## Data records:
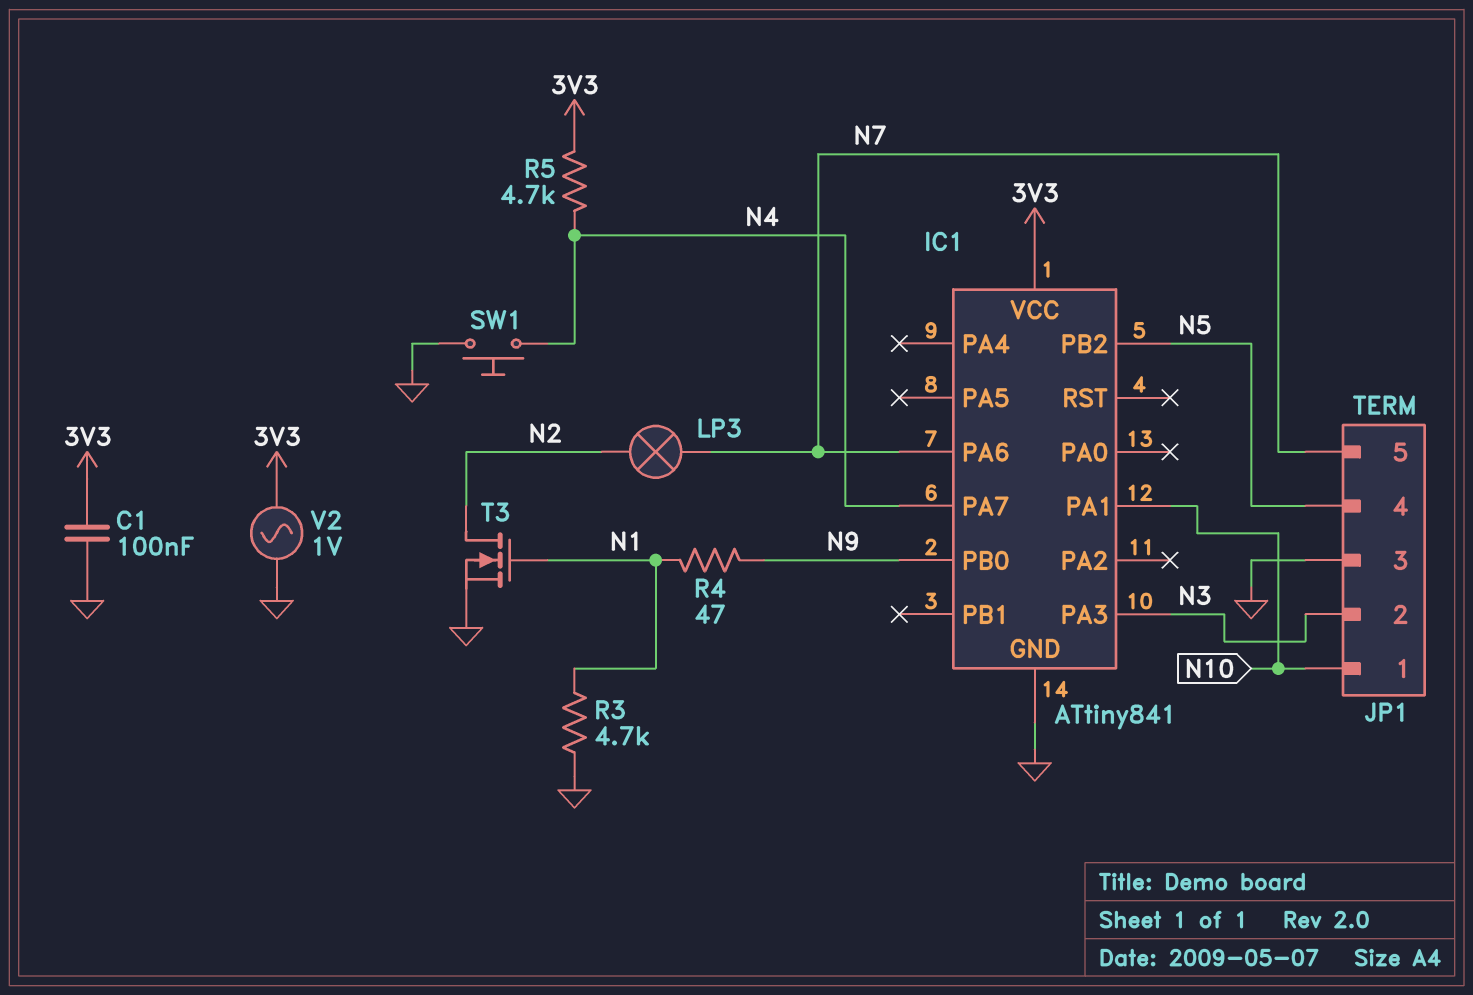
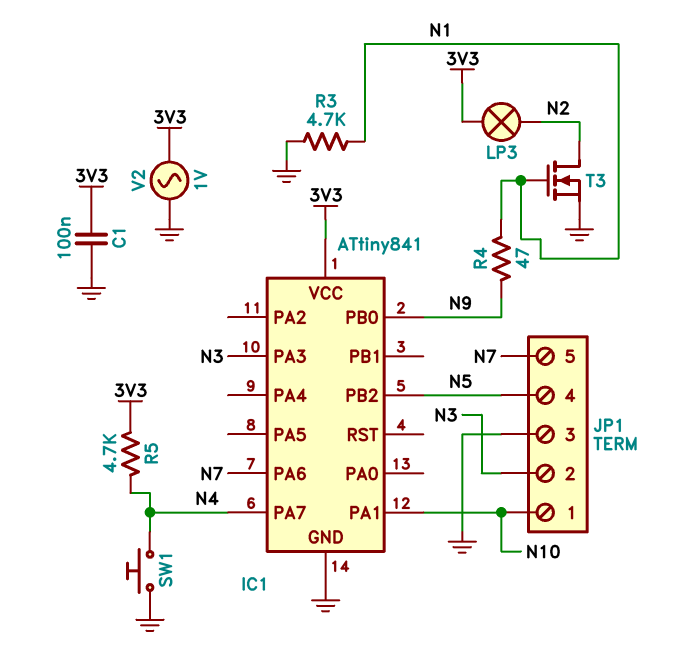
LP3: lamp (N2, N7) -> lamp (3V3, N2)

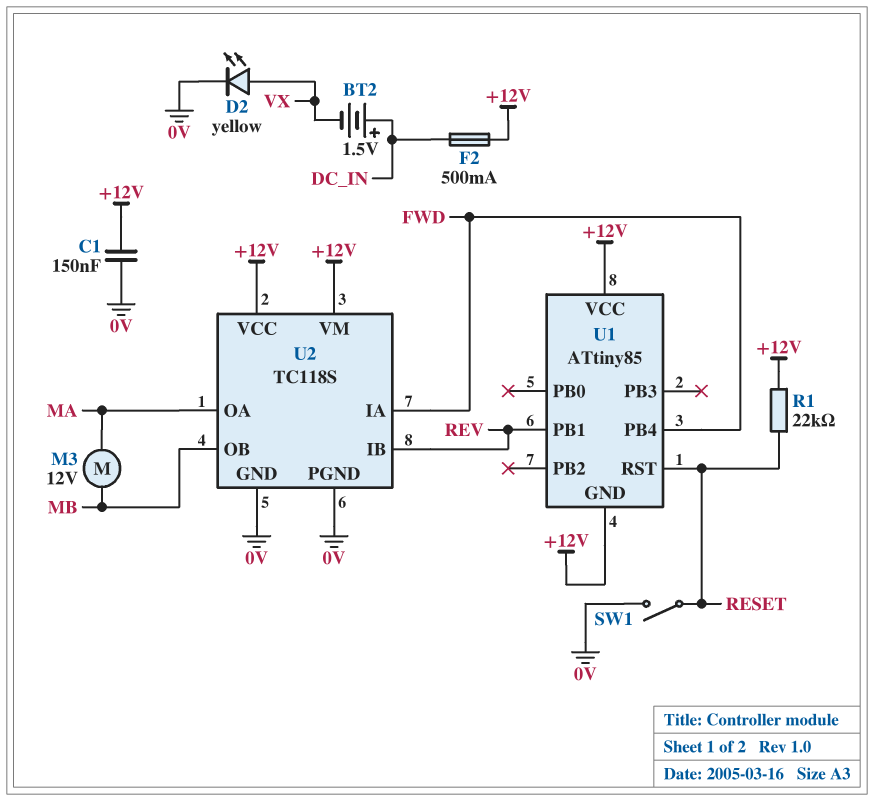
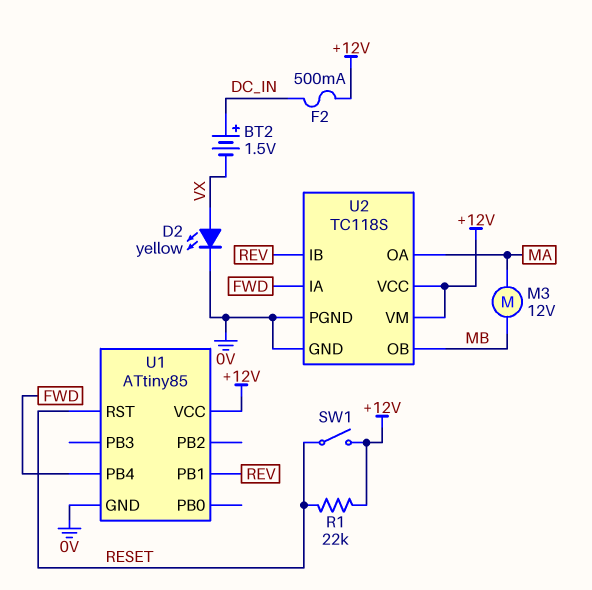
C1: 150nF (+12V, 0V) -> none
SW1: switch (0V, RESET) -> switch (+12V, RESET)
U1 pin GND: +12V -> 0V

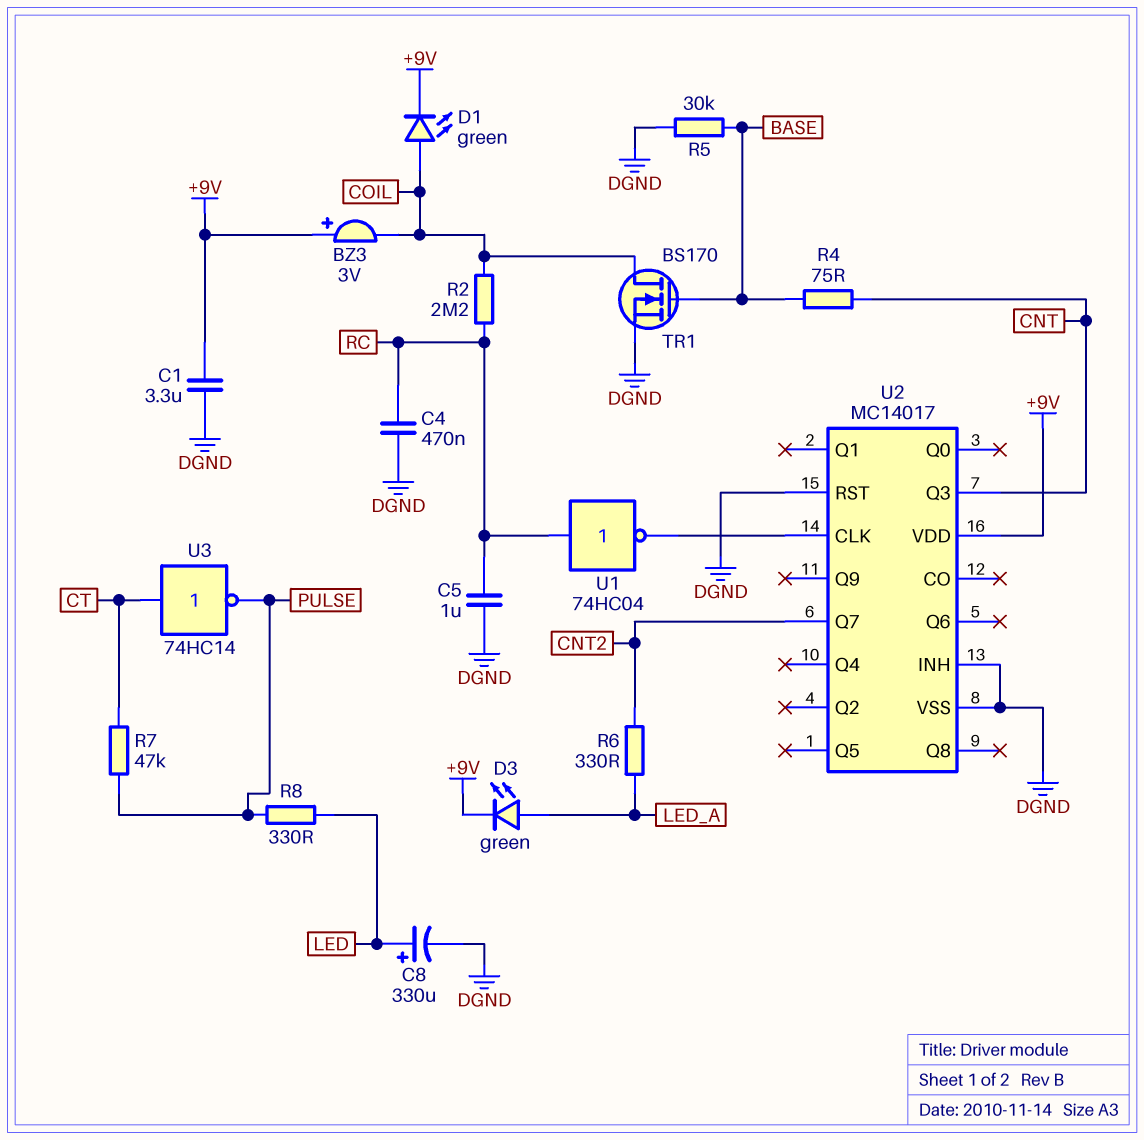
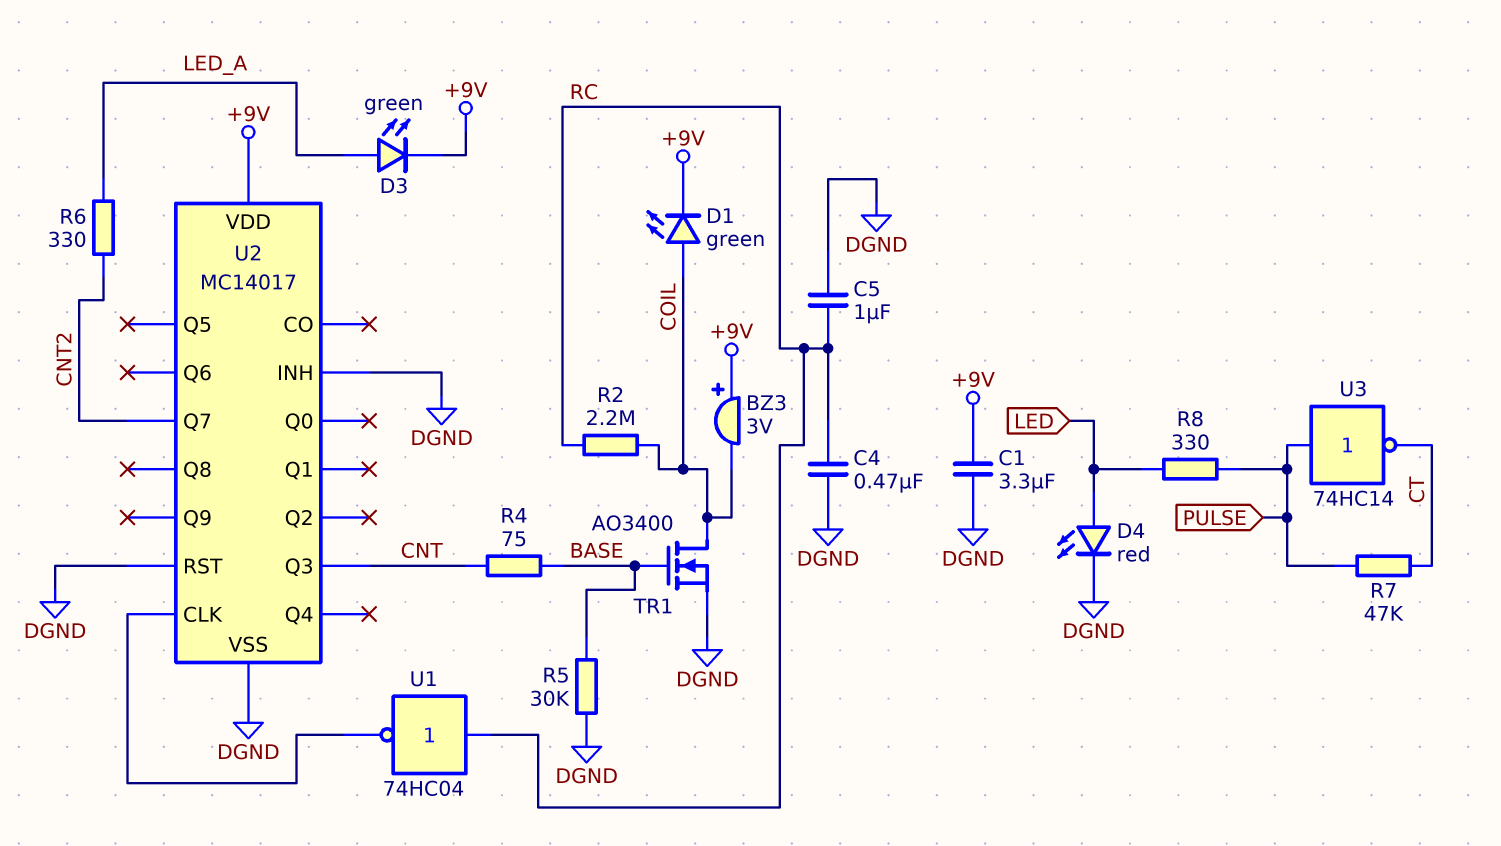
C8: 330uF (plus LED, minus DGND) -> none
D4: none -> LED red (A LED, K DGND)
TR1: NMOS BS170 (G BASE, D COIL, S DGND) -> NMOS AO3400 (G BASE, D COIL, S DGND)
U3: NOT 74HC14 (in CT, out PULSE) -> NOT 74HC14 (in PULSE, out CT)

## ASSIGNMENT:
Pictures omitted, give the entries again exactly.

## EXERCISE SOLUTION:
LP3: lamp (N2, N7) -> lamp (3V3, N2)

C1: 150nF (+12V, 0V) -> none
SW1: switch (0V, RESET) -> switch (+12V, RESET)
U1 pin GND: +12V -> 0V

C8: 330uF (plus LED, minus DGND) -> none
D4: none -> LED red (A LED, K DGND)
TR1: NMOS BS170 (G BASE, D COIL, S DGND) -> NMOS AO3400 (G BASE, D COIL, S DGND)
U3: NOT 74HC14 (in CT, out PULSE) -> NOT 74HC14 (in PULSE, out CT)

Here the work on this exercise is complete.